■ **REQUIRED WORK**:
Copy out the lines of the material that include the string "orange".

■ **INPUT DATA**:
····················
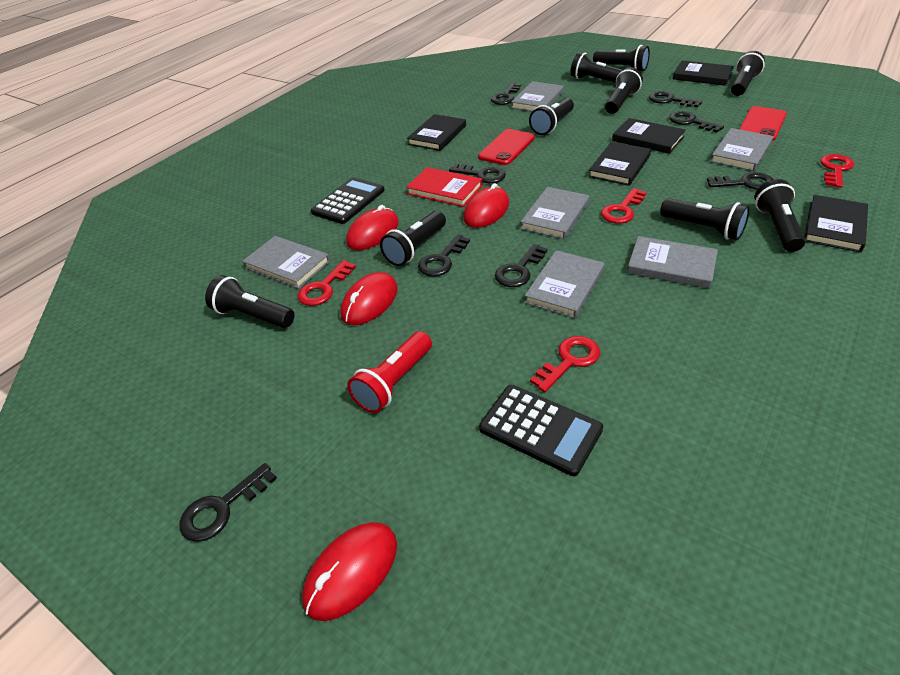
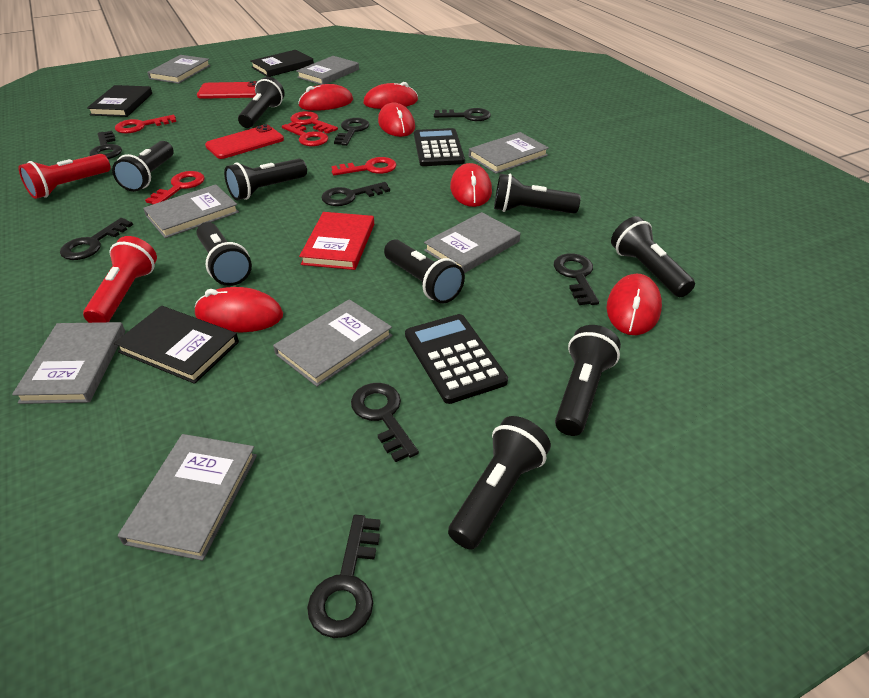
black book: 5 -> 3
grey book: 6 -> 8
red flashlight: 1 -> 2
red key: 4 -> 5
red mouse: 4 -> 6

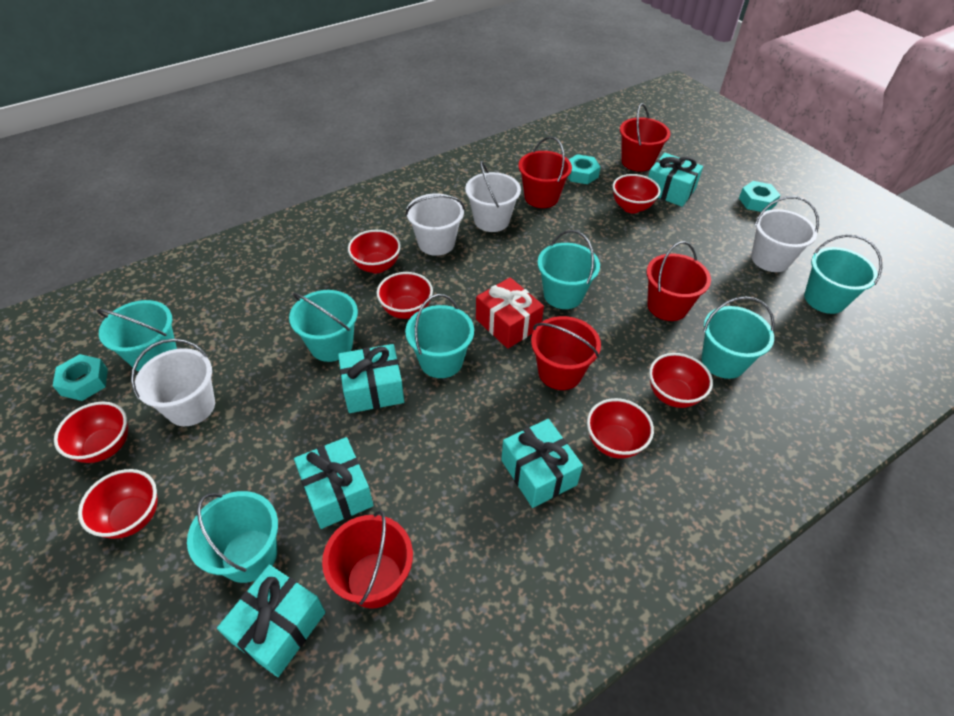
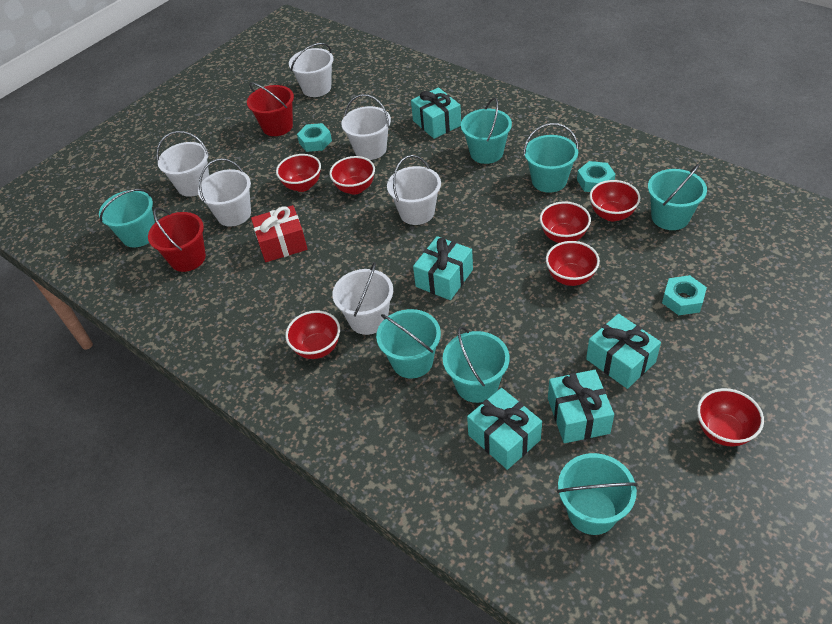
red bucket: 5 -> 2
white bucket: 4 -> 6

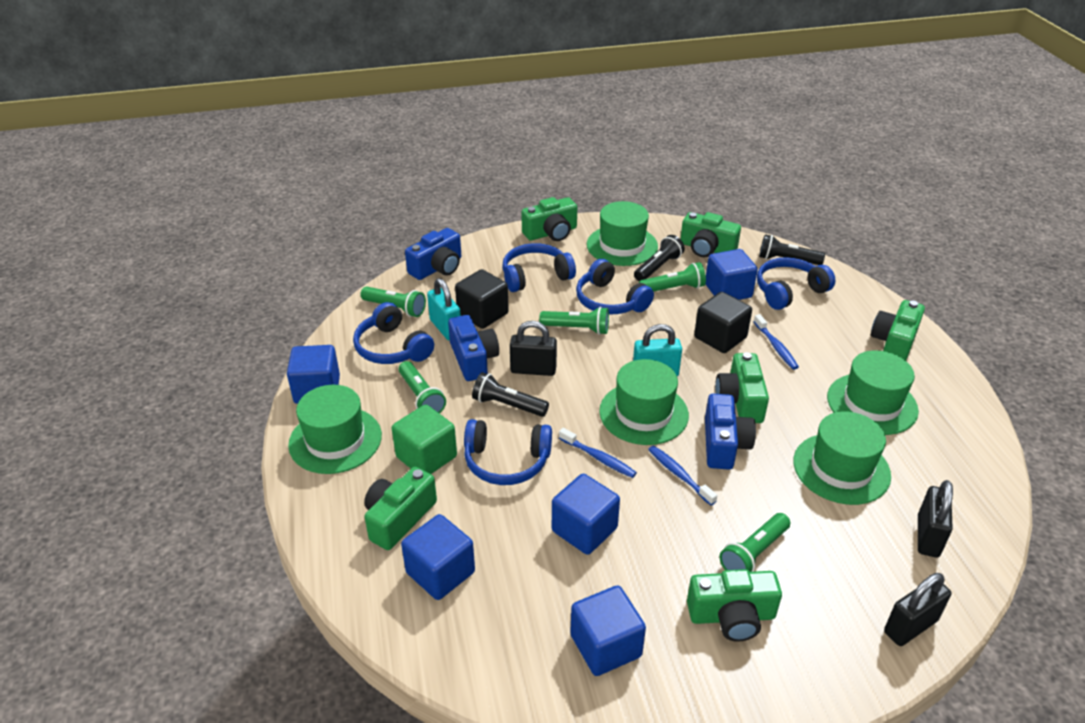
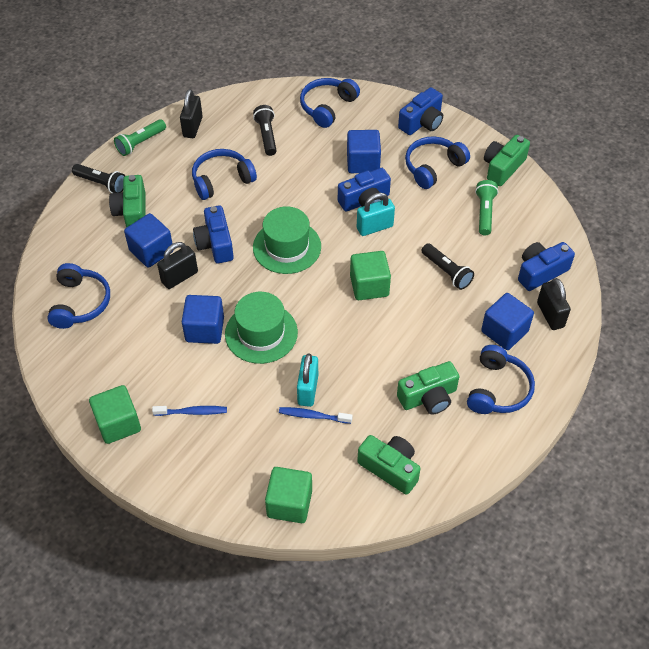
black cube: 2 -> 0
blue camera: 3 -> 4
blue cube: 5 -> 4
blue toothbrush: 3 -> 2
green camera: 6 -> 4
green cube: 1 -> 3
green flashlight: 5 -> 2
green hat: 5 -> 2

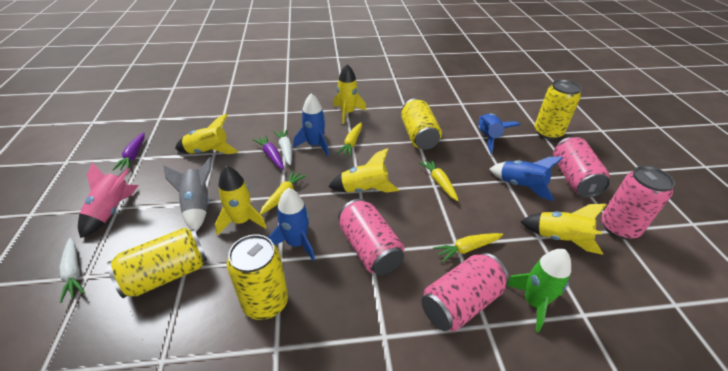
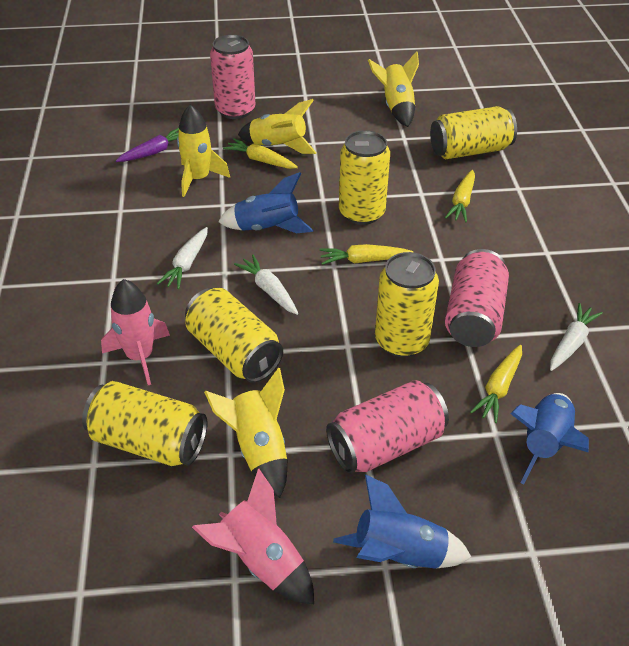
blue rocket: 4 -> 3
green rocket: 1 -> 0
grey rocket: 1 -> 0
pink can: 4 -> 3
pink rocket: 1 -> 2
purple carrot: 2 -> 1
white carrot: 2 -> 3
yellow can: 4 -> 5
yellow rocket: 5 -> 4

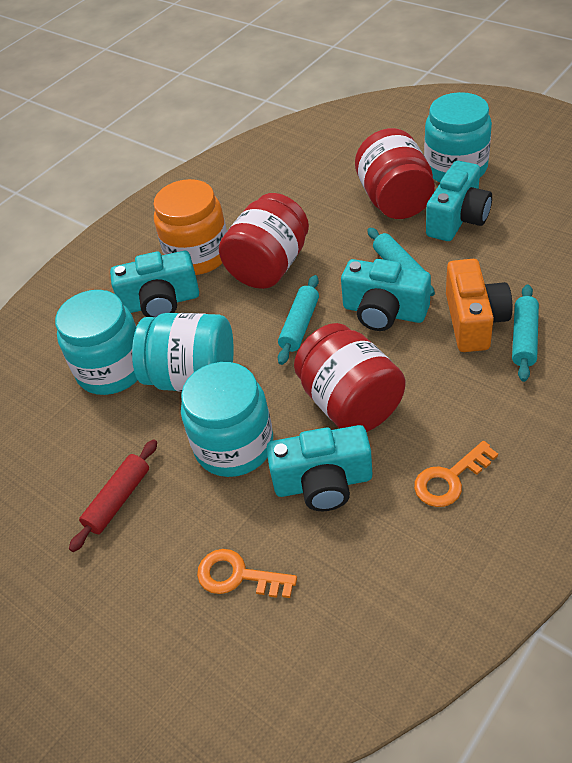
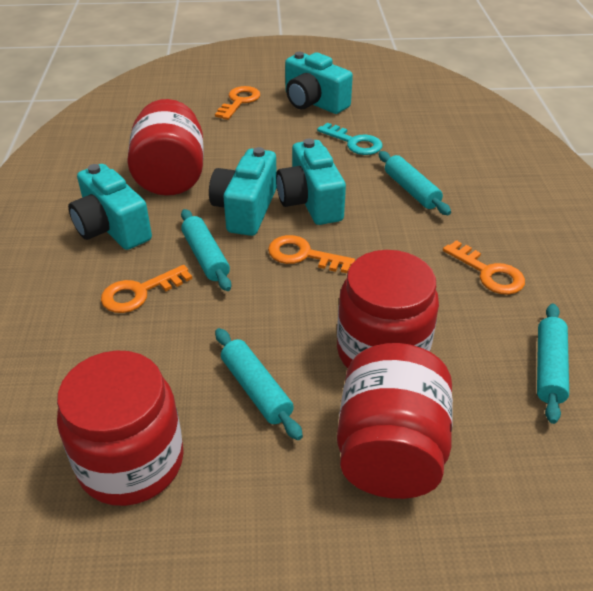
orange camera: 1 -> 0
orange jar: 1 -> 0
orange key: 2 -> 4
red jar: 3 -> 4
red rolling pin: 1 -> 0
turquoise jar: 4 -> 0
turquoise key: 0 -> 1
turquoise rolling pin: 3 -> 4

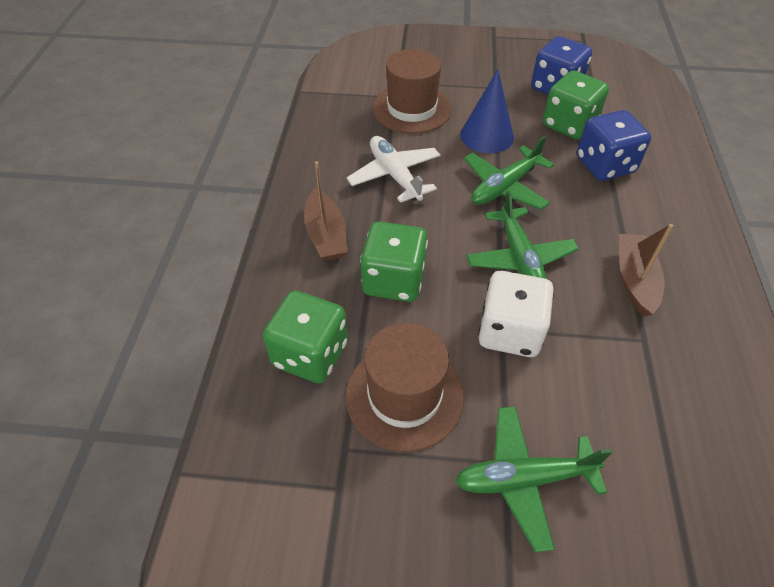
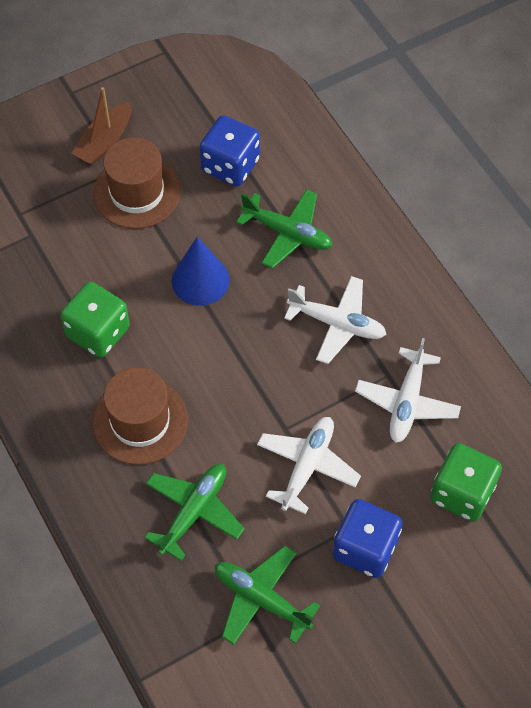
brown boat: 2 -> 1
green dice: 3 -> 2
white dice: 1 -> 0
white plane: 1 -> 3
····················
■ **SOLUTION**:
orange camera: 1 -> 0
orange jar: 1 -> 0
orange key: 2 -> 4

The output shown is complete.